REQUIREMENT: Records follow. Copy every line with "minus".

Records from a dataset
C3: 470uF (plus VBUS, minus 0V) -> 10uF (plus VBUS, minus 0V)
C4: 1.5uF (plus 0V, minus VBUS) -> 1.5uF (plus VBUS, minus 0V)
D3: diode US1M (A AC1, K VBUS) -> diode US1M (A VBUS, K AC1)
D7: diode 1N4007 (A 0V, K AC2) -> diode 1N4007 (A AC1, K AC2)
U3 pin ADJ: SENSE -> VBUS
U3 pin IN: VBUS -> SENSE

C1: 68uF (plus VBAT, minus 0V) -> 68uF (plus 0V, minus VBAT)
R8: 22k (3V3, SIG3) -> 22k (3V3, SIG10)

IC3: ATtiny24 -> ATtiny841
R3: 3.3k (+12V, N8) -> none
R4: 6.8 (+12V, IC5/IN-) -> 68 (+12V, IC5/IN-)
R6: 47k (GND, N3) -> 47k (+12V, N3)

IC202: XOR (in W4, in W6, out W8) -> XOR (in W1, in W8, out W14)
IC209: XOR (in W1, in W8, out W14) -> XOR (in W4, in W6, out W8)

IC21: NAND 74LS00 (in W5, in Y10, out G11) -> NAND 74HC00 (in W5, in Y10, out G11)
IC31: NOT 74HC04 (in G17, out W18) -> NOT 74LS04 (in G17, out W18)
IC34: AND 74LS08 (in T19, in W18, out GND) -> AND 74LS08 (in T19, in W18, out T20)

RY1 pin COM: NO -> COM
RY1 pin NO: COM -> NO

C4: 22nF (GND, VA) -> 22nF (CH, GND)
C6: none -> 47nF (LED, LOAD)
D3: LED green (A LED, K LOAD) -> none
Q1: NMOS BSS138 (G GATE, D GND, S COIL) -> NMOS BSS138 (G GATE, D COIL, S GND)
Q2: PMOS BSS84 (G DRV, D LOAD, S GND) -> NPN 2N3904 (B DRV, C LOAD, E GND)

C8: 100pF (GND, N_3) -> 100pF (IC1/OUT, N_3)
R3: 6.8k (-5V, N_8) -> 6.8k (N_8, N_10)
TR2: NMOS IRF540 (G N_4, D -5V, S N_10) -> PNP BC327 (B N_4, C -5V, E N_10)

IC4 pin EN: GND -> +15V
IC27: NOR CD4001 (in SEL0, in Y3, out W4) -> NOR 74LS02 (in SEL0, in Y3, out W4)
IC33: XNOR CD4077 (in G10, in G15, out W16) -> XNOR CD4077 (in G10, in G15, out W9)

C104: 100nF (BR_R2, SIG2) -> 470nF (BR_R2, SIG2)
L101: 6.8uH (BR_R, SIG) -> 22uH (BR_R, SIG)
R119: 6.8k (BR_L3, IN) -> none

WORKED SOLUTION:
C3: 470uF (plus VBUS, minus 0V) -> 10uF (plus VBUS, minus 0V)
C4: 1.5uF (plus 0V, minus VBUS) -> 1.5uF (plus VBUS, minus 0V)
C1: 68uF (plus VBAT, minus 0V) -> 68uF (plus 0V, minus VBAT)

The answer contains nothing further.